WHAT THE TASK REQUIRES: Find every line with the string "turquoise" in the material below and copy it.

INPUT RECORDS:

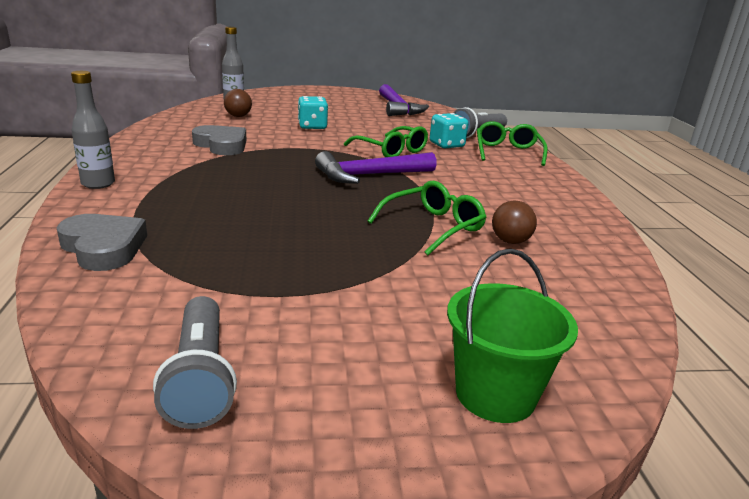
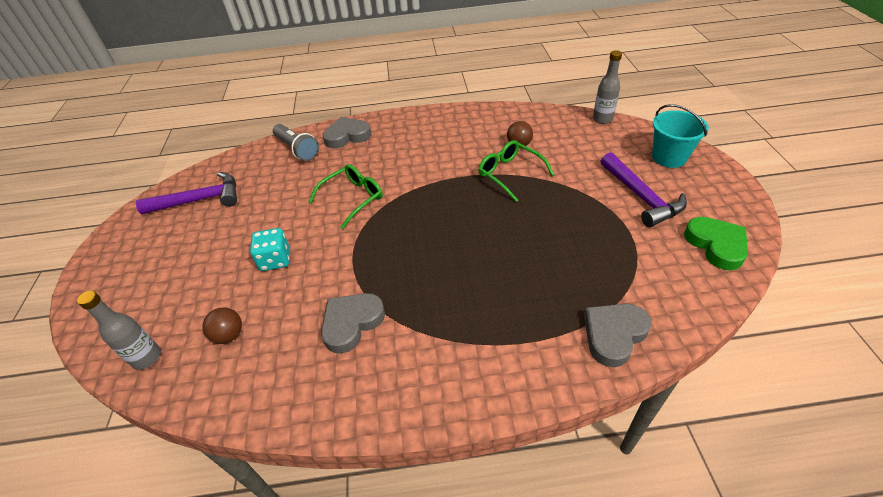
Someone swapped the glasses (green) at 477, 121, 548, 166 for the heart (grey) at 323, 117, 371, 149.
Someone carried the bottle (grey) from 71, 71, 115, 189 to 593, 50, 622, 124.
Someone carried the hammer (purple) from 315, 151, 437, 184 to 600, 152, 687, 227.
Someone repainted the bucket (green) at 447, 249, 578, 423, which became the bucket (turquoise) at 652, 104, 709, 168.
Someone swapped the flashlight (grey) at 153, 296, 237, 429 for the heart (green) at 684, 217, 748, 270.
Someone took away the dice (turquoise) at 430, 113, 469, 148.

ANSWER SPACE:
Someone repainted the bucket (green) at 447, 249, 578, 423, which became the bucket (turquoise) at 652, 104, 709, 168.
Someone took away the dice (turquoise) at 430, 113, 469, 148.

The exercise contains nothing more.